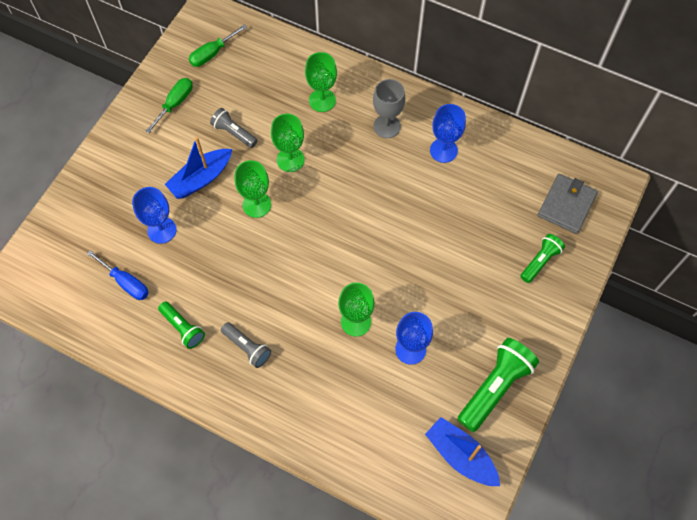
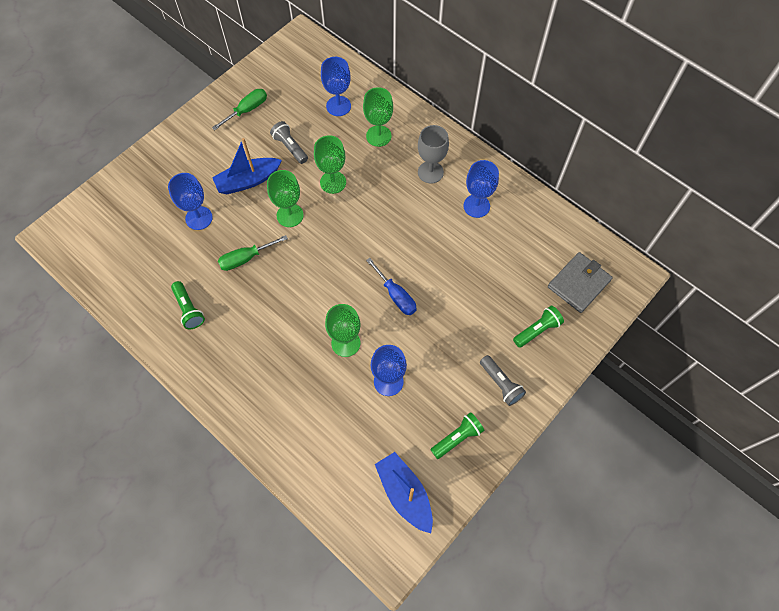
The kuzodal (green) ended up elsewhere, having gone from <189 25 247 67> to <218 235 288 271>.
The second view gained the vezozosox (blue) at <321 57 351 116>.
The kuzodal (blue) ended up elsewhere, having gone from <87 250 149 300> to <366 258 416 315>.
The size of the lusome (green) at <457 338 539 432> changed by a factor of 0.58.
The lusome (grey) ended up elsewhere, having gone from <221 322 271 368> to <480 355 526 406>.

## ASSIGNMENT
Please copy out the entries above exactly as they appear, but skip their images.

## SOLUTION TO THIS EXERCISE
The kuzodal (green) ended up elsewhere, having gone from <189 25 247 67> to <218 235 288 271>.
The second view gained the vezozosox (blue) at <321 57 351 116>.
The kuzodal (blue) ended up elsewhere, having gone from <87 250 149 300> to <366 258 416 315>.
The size of the lusome (green) at <457 338 539 432> changed by a factor of 0.58.
The lusome (grey) ended up elsewhere, having gone from <221 322 271 368> to <480 355 526 406>.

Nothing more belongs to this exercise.